(Beginning of Data for processing)

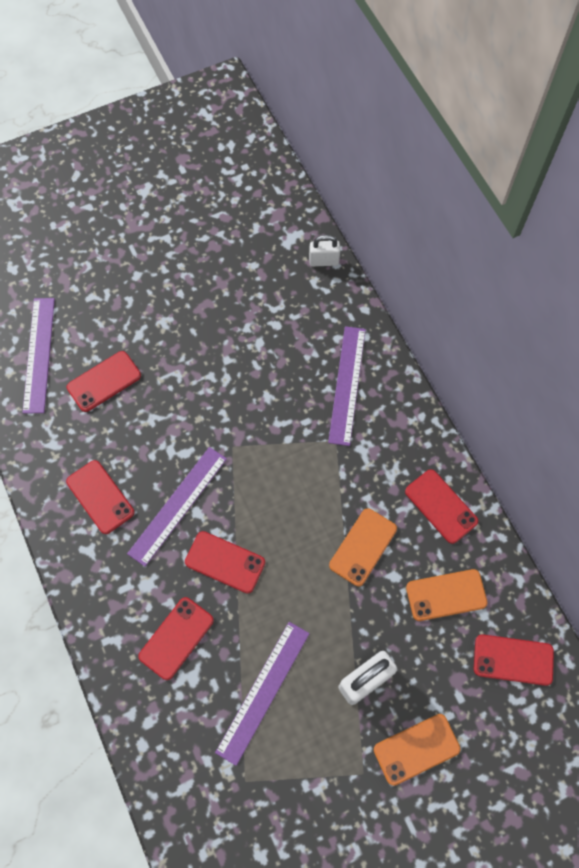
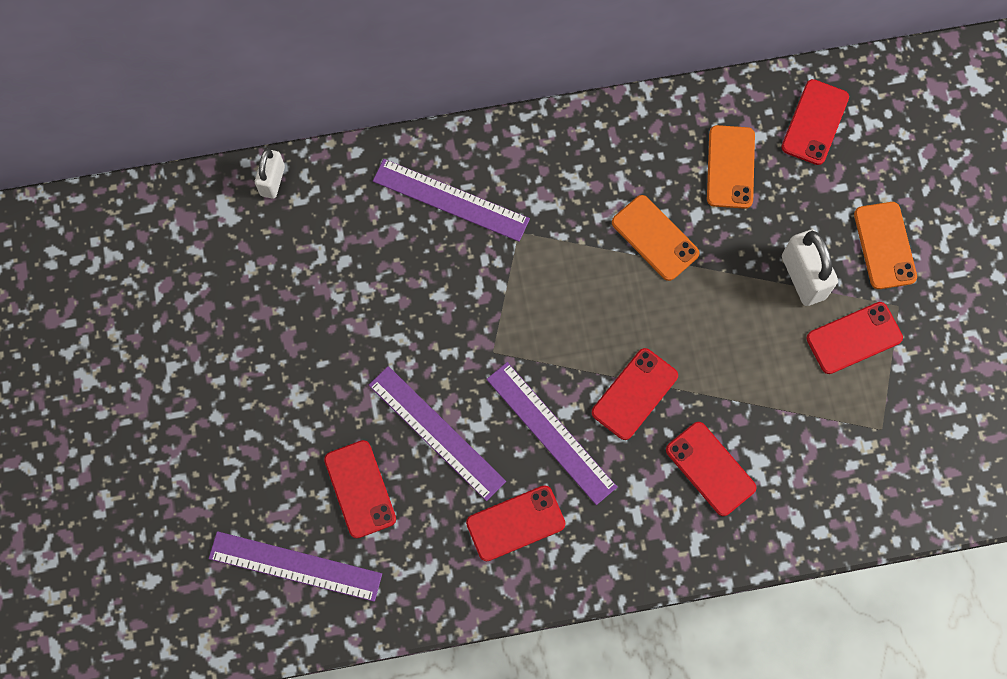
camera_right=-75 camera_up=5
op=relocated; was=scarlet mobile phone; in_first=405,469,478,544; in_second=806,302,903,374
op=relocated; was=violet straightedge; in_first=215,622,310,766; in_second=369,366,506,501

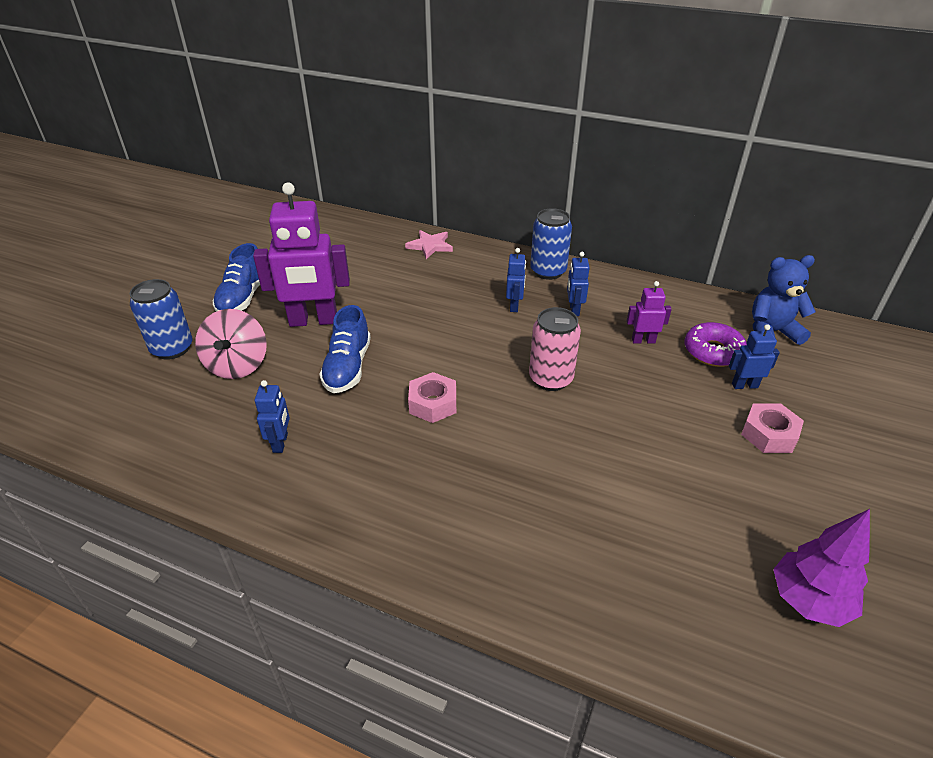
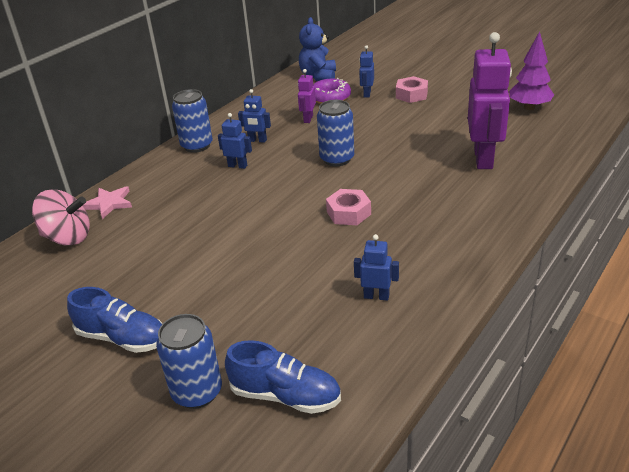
camera_right=-75 camera_up=-5
op=relocated; was=violet robot; in_first=253,183,350,327; in_second=468,32,512,169
op=relocated; was=blue sneaker; in_first=319,305,371,393; in_second=225,340,341,414
op=colour; was=rose-pink soda can; now=blue soda can; in_first=529,307,581,391; in_second=317,100,354,166
op=relocated; was=rose-pink whirligig; in_first=195,309,267,379; in_second=32,189,90,246

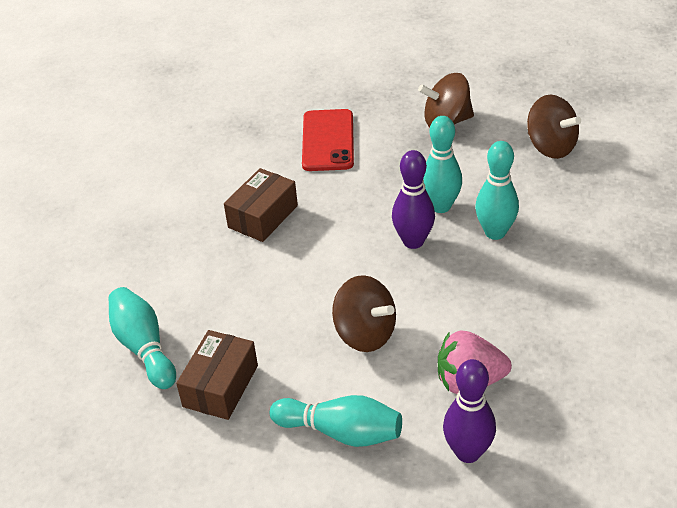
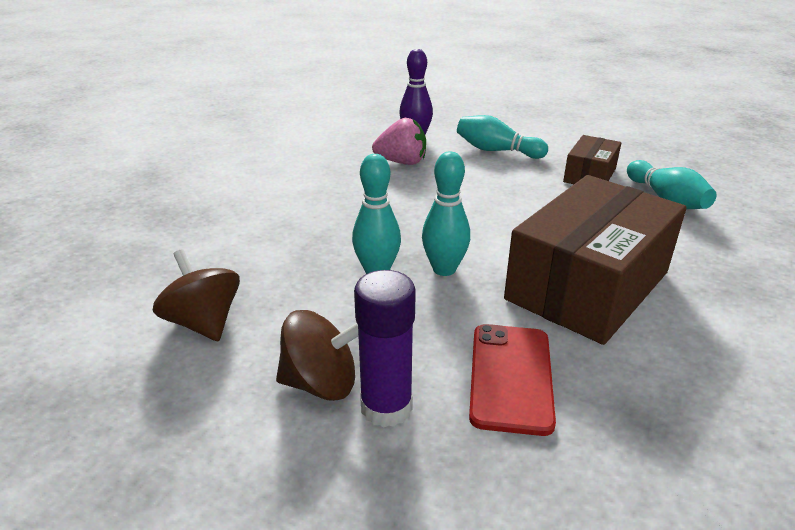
camera_right=-175 camera_up=-10
op=relocated; was=aqua tenpin; in_first=475,141,519,240; in_second=422,151,470,276
op=missing; was=violet tenpin; in_first=392,150,435,249
op=size; was=russet box; in_first=224,168,298,242; in_second=504,175,686,345; ratio=2.02
op=missing; was=russet whirligig; in_first=332,275,396,352
op=appeared; now=violet glue; in_second=354,270,416,428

(End of Data for processing)

Task goal: Nothing but the lines from the one with "camera_right=-175 camera_up=-10" through the final line of the records above should appear, each copied exactly.

Answer section:
camera_right=-175 camera_up=-10
op=relocated; was=aqua tenpin; in_first=475,141,519,240; in_second=422,151,470,276
op=missing; was=violet tenpin; in_first=392,150,435,249
op=size; was=russet box; in_first=224,168,298,242; in_second=504,175,686,345; ratio=2.02
op=missing; was=russet whirligig; in_first=332,275,396,352
op=appeared; now=violet glue; in_second=354,270,416,428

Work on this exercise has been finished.